> _Prompt_: Pictures should be left out while the data beneath this task is written out word for word.

> _Records for this exercise_:
- - - - - - -

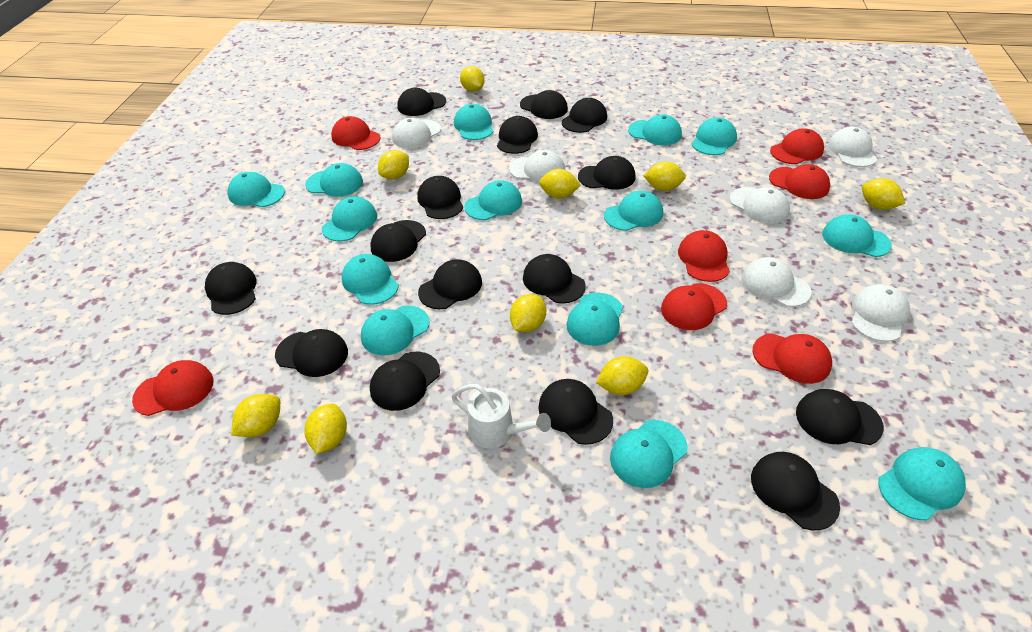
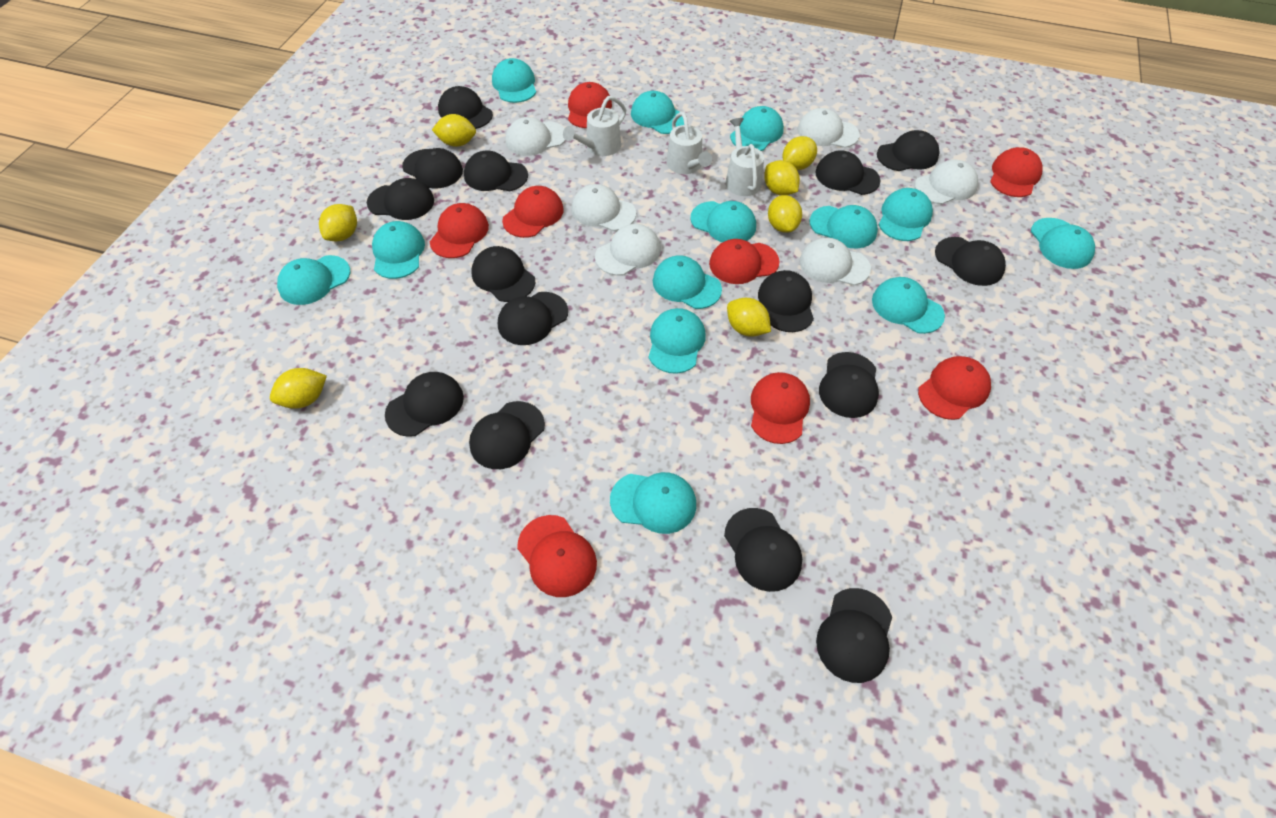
red cap: 7 -> 8
turquoise cap: 14 -> 13
white watering can: 1 -> 3
yellow lemon: 9 -> 7

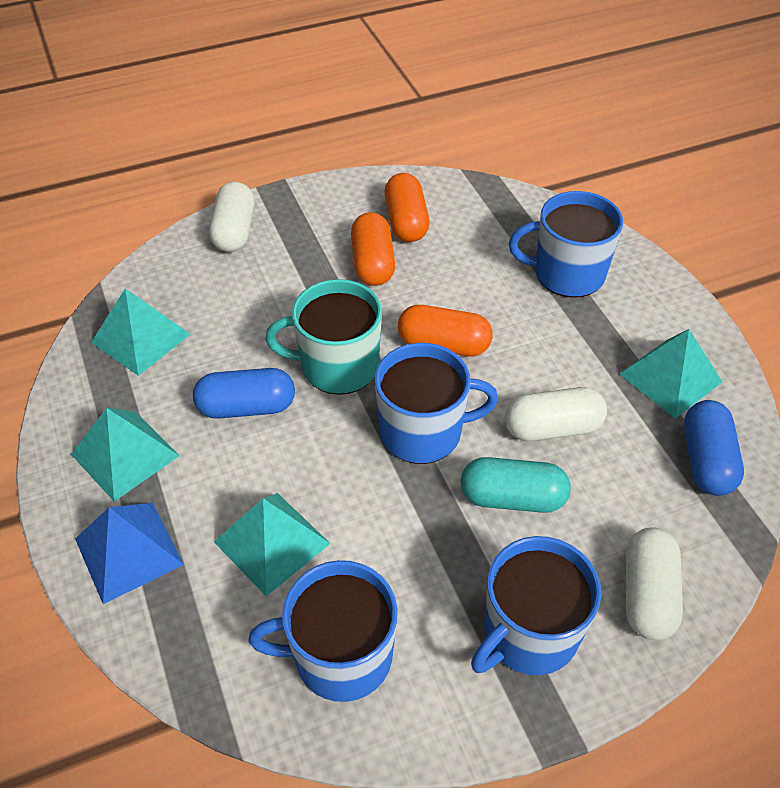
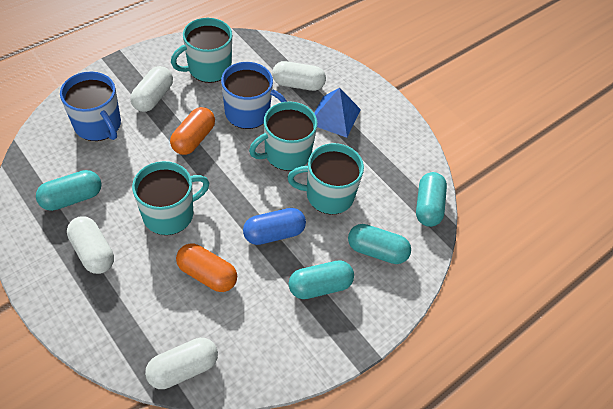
blue capsule: 2 -> 1
blue mug: 4 -> 2
orange capsule: 3 -> 2
turquoise capsule: 1 -> 4
turquoise mug: 1 -> 4
turquoise pyramid: 4 -> 0
white capsule: 3 -> 4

- - - - - - -

> _Exercise output_:
red cap: 7 -> 8
turquoise cap: 14 -> 13
white watering can: 1 -> 3
yellow lemon: 9 -> 7

blue capsule: 2 -> 1
blue mug: 4 -> 2
orange capsule: 3 -> 2
turquoise capsule: 1 -> 4
turquoise mug: 1 -> 4
turquoise pyramid: 4 -> 0
white capsule: 3 -> 4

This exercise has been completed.